Your goal:
Scan the material below and copy every line holding the word "orange".

Source data:
□ □ □ □ □ □ □
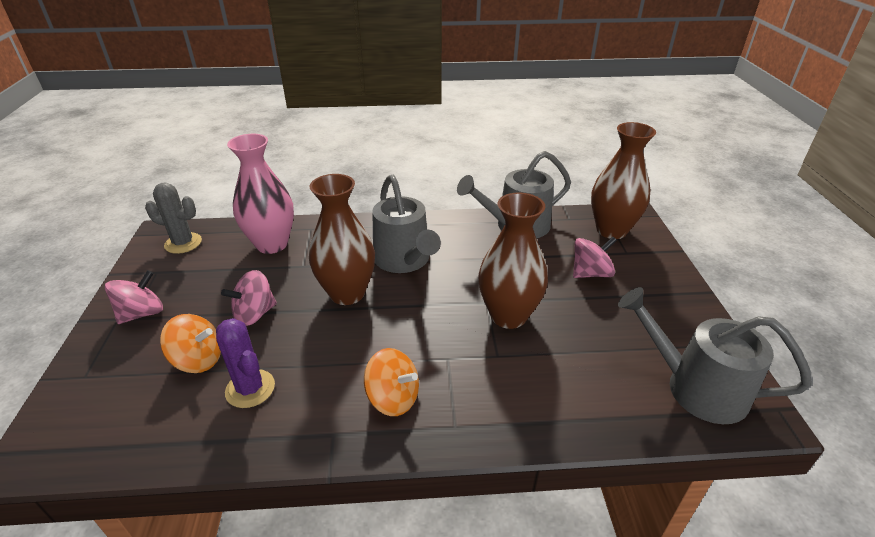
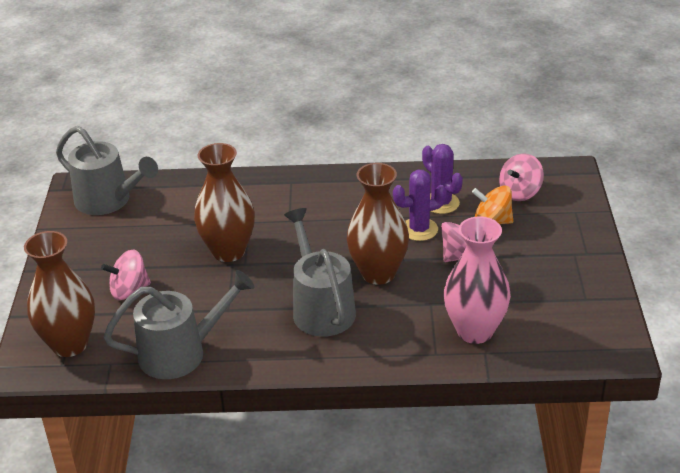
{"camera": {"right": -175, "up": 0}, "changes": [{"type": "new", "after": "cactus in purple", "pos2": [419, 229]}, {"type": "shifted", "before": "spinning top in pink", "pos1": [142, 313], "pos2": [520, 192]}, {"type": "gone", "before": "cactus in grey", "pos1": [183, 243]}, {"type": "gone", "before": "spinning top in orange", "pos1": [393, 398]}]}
□ □ □ □ □ □ □
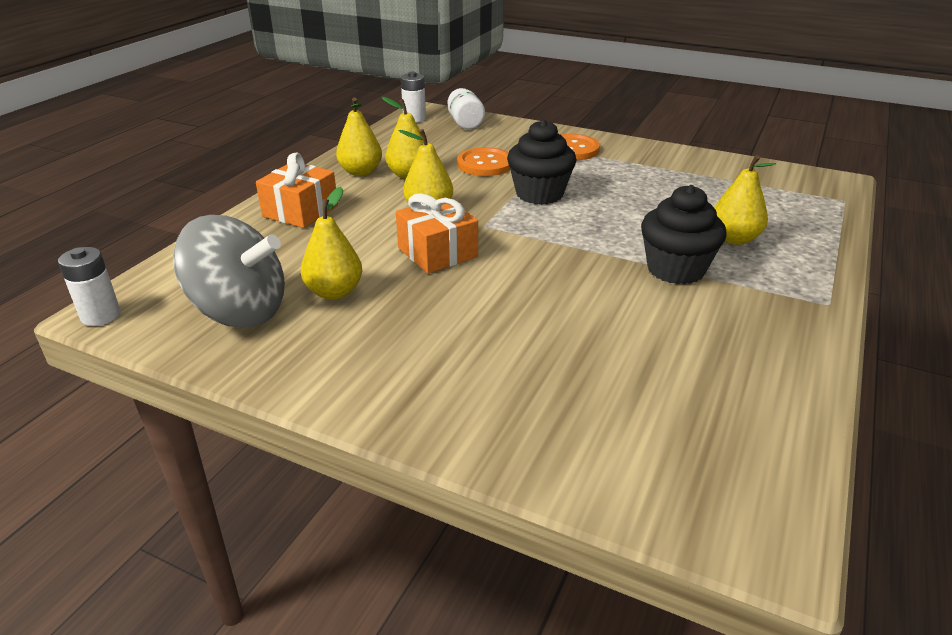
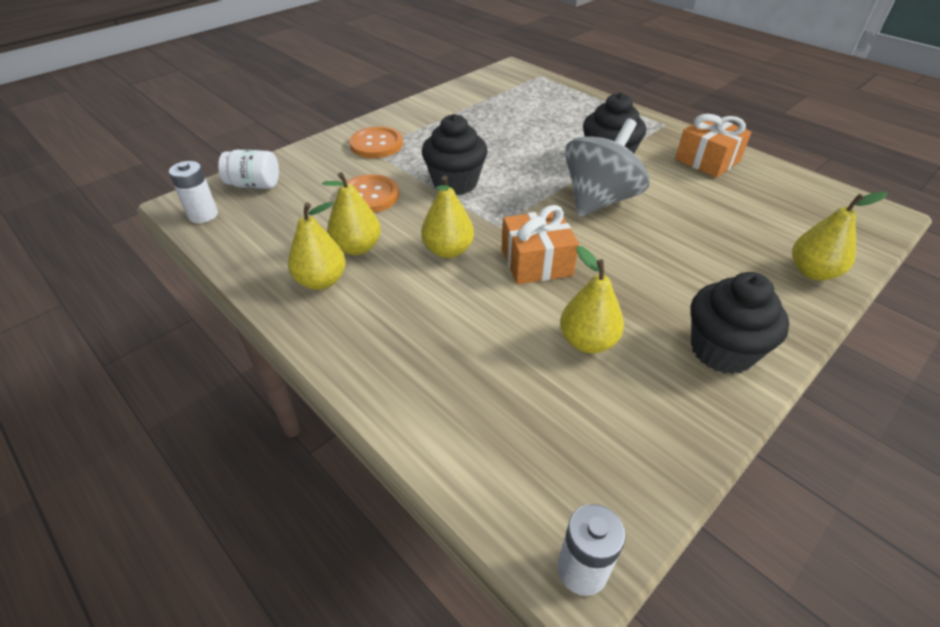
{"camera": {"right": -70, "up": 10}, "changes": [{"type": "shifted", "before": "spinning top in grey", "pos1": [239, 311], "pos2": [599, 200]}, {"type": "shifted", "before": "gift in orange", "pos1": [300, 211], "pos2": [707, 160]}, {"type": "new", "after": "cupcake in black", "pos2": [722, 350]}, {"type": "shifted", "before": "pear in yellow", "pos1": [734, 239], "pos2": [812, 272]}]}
□ □ □ □ □ □ □
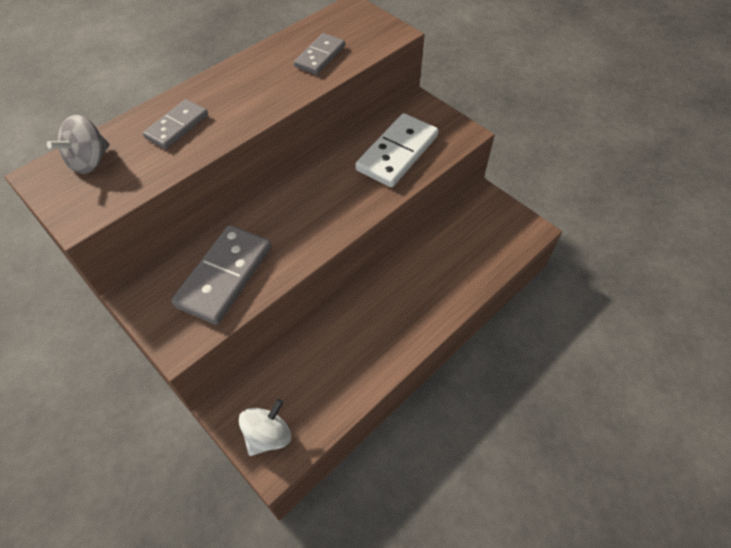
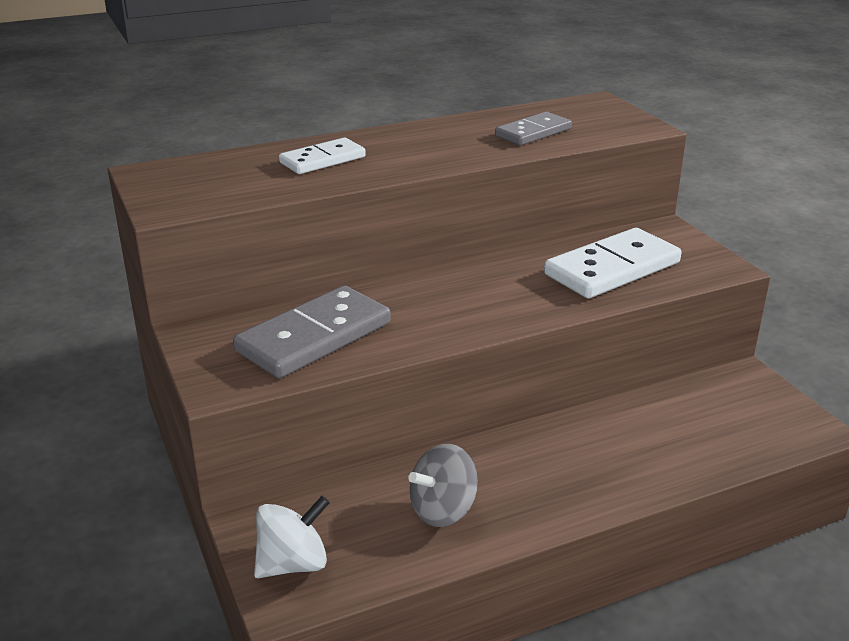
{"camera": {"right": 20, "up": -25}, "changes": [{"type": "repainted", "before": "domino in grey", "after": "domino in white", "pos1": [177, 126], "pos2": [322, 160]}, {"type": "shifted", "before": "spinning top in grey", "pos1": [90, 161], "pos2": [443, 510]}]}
□ □ □ □ □ □ □
Result of the task:
{"camera": {"right": -175, "up": 0}, "changes": [{"type": "new", "after": "cactus in purple", "pos2": [419, 229]}, {"type": "shifted", "before": "spinning top in pink", "pos1": [142, 313], "pos2": [520, 192]}, {"type": "gone", "before": "cactus in grey", "pos1": [183, 243]}, {"type": "gone", "before": "spinning top in orange", "pos1": [393, 398]}]}
{"camera": {"right": -70, "up": 10}, "changes": [{"type": "shifted", "before": "spinning top in grey", "pos1": [239, 311], "pos2": [599, 200]}, {"type": "shifted", "before": "gift in orange", "pos1": [300, 211], "pos2": [707, 160]}, {"type": "new", "after": "cupcake in black", "pos2": [722, 350]}, {"type": "shifted", "before": "pear in yellow", "pos1": [734, 239], "pos2": [812, 272]}]}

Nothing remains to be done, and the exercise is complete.